_Task objective:_ Express the records below as a Markdown table with the columns "Row" and "Record line", giving each line its own numbered row and omitting blank lines. Leave the pictures out of the table.

====== Records for this exercise

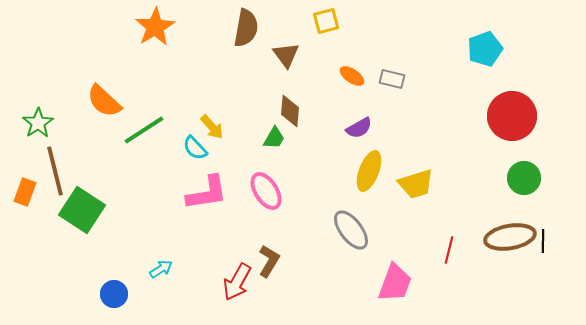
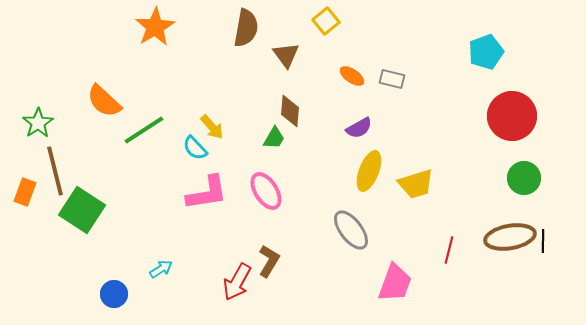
yellow square: rotated 24 degrees counterclockwise
cyan pentagon: moved 1 px right, 3 px down
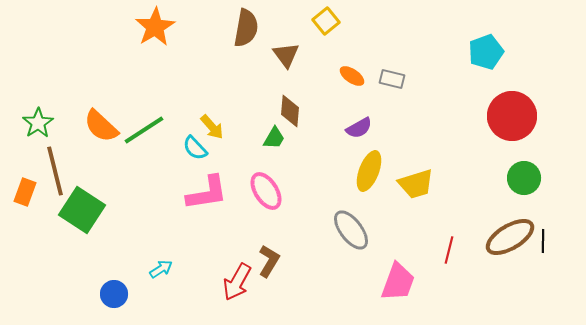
orange semicircle: moved 3 px left, 25 px down
brown ellipse: rotated 21 degrees counterclockwise
pink trapezoid: moved 3 px right, 1 px up
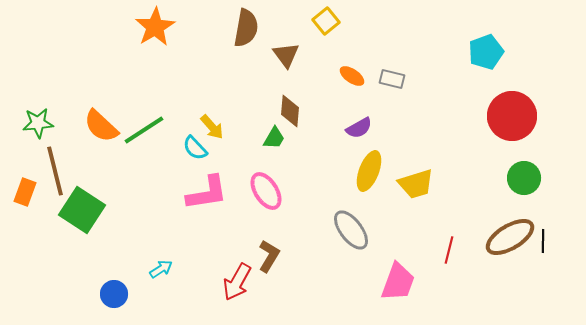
green star: rotated 28 degrees clockwise
brown L-shape: moved 5 px up
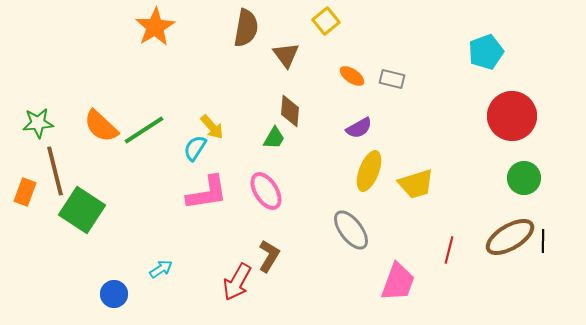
cyan semicircle: rotated 76 degrees clockwise
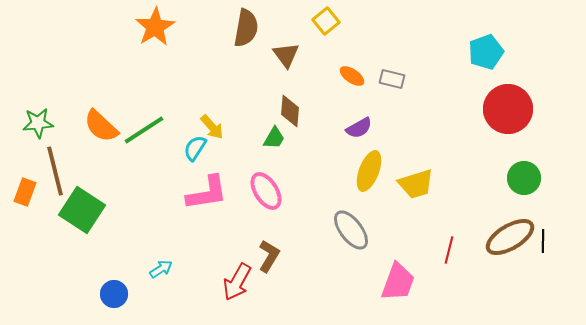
red circle: moved 4 px left, 7 px up
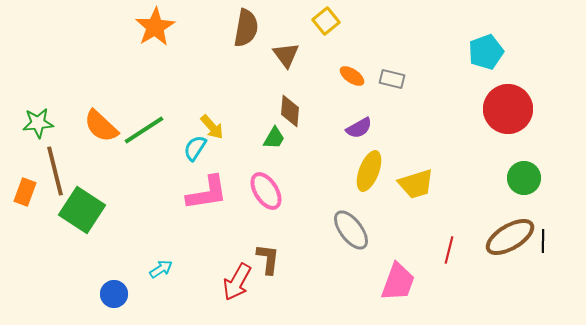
brown L-shape: moved 1 px left, 3 px down; rotated 24 degrees counterclockwise
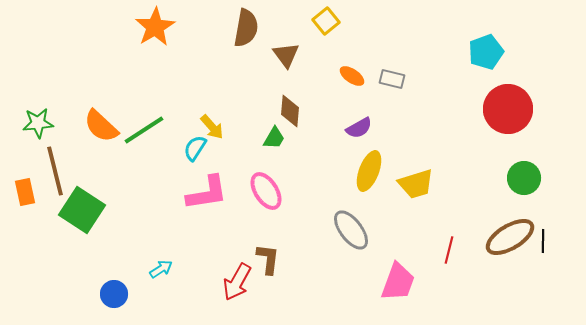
orange rectangle: rotated 32 degrees counterclockwise
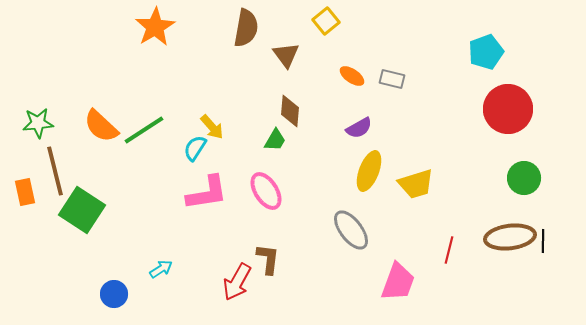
green trapezoid: moved 1 px right, 2 px down
brown ellipse: rotated 24 degrees clockwise
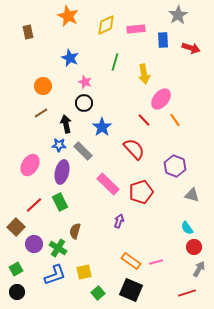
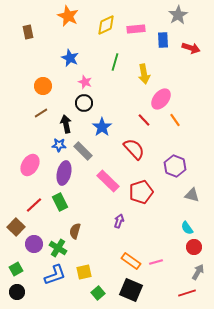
purple ellipse at (62, 172): moved 2 px right, 1 px down
pink rectangle at (108, 184): moved 3 px up
gray arrow at (199, 269): moved 1 px left, 3 px down
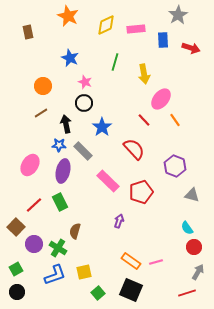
purple ellipse at (64, 173): moved 1 px left, 2 px up
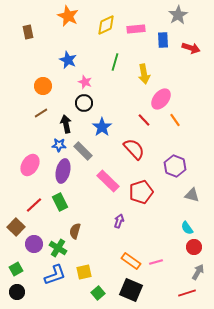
blue star at (70, 58): moved 2 px left, 2 px down
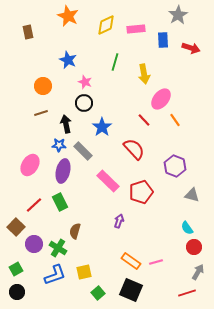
brown line at (41, 113): rotated 16 degrees clockwise
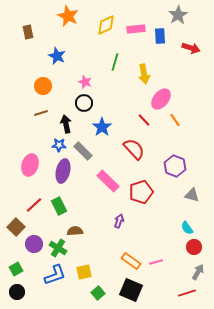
blue rectangle at (163, 40): moved 3 px left, 4 px up
blue star at (68, 60): moved 11 px left, 4 px up
pink ellipse at (30, 165): rotated 15 degrees counterclockwise
green rectangle at (60, 202): moved 1 px left, 4 px down
brown semicircle at (75, 231): rotated 70 degrees clockwise
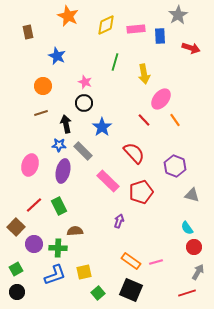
red semicircle at (134, 149): moved 4 px down
green cross at (58, 248): rotated 30 degrees counterclockwise
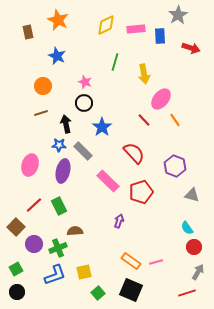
orange star at (68, 16): moved 10 px left, 4 px down
green cross at (58, 248): rotated 24 degrees counterclockwise
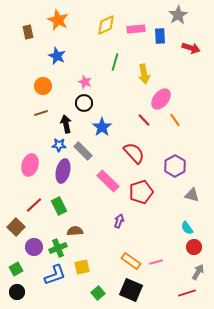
purple hexagon at (175, 166): rotated 10 degrees clockwise
purple circle at (34, 244): moved 3 px down
yellow square at (84, 272): moved 2 px left, 5 px up
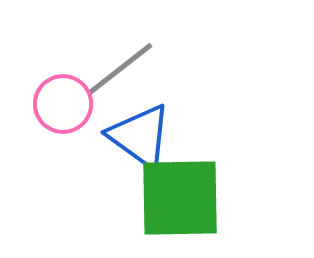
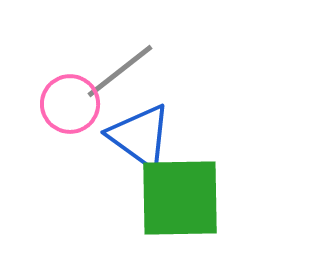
gray line: moved 2 px down
pink circle: moved 7 px right
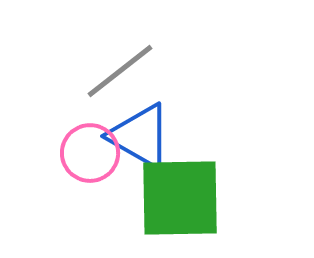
pink circle: moved 20 px right, 49 px down
blue triangle: rotated 6 degrees counterclockwise
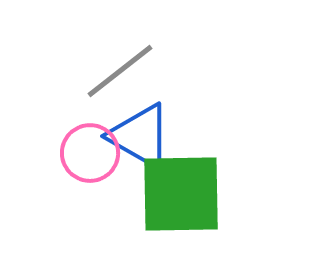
green square: moved 1 px right, 4 px up
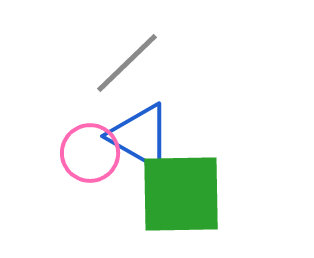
gray line: moved 7 px right, 8 px up; rotated 6 degrees counterclockwise
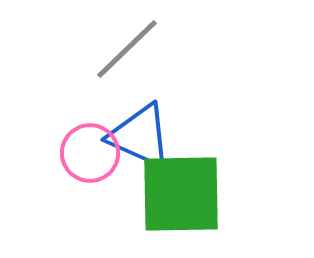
gray line: moved 14 px up
blue triangle: rotated 6 degrees counterclockwise
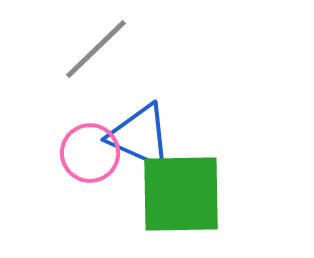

============

_Correct answer:_
| Row | Record line |
|---|---|
| 1 | yellow square: rotated 24 degrees counterclockwise |
| 2 | cyan pentagon: moved 1 px right, 3 px down |
| 3 | orange semicircle: moved 3 px left, 25 px down |
| 4 | brown ellipse: rotated 21 degrees counterclockwise |
| 5 | pink trapezoid: moved 3 px right, 1 px up |
| 6 | green star: rotated 28 degrees clockwise |
| 7 | brown L-shape: moved 5 px up |
| 8 | cyan semicircle: rotated 76 degrees clockwise |
| 9 | red circle: moved 4 px left, 7 px up |
| 10 | brown L-shape: moved 1 px left, 3 px down; rotated 24 degrees counterclockwise |
| 11 | orange rectangle: rotated 32 degrees counterclockwise |
| 12 | green trapezoid: moved 1 px right, 2 px down |
| 13 | brown ellipse: rotated 24 degrees clockwise |
| 14 | purple ellipse at (62, 172): moved 2 px right, 1 px down |
| 15 | pink rectangle at (108, 184): moved 3 px up |
| 16 | gray arrow at (199, 269): moved 1 px left, 3 px down |
| 17 | purple ellipse at (64, 173): moved 1 px left, 2 px up |
| 18 | blue star at (70, 58): moved 2 px left, 2 px down |
| 19 | brown line at (41, 113): rotated 16 degrees clockwise |
| 20 | blue rectangle at (163, 40): moved 3 px left, 4 px up |
| 21 | blue star at (68, 60): moved 11 px left, 4 px up |
| 22 | pink ellipse at (30, 165): rotated 15 degrees counterclockwise |
| 23 | green rectangle at (60, 202): moved 1 px left, 4 px down |
| 24 | brown semicircle at (75, 231): rotated 70 degrees clockwise |
| 25 | red semicircle at (134, 149): moved 4 px down |
| 26 | green cross at (58, 248): rotated 30 degrees counterclockwise |
| 27 | orange star at (68, 16): moved 10 px left, 4 px down |
| 28 | green cross at (58, 248): rotated 24 degrees counterclockwise |
| 29 | purple hexagon at (175, 166): rotated 10 degrees clockwise |
| 30 | purple circle at (34, 244): moved 3 px down |
| 31 | yellow square at (84, 272): moved 2 px left, 5 px up |
| 32 | gray line: moved 2 px down |
| 33 | pink circle: moved 7 px right |
| 34 | pink circle: moved 20 px right, 49 px down |
| 35 | blue triangle: rotated 6 degrees counterclockwise |
| 36 | green square: moved 1 px right, 4 px up |
| 37 | gray line: moved 7 px right, 8 px up; rotated 6 degrees counterclockwise |
| 38 | gray line: moved 14 px up |
| 39 | blue triangle: rotated 6 degrees counterclockwise |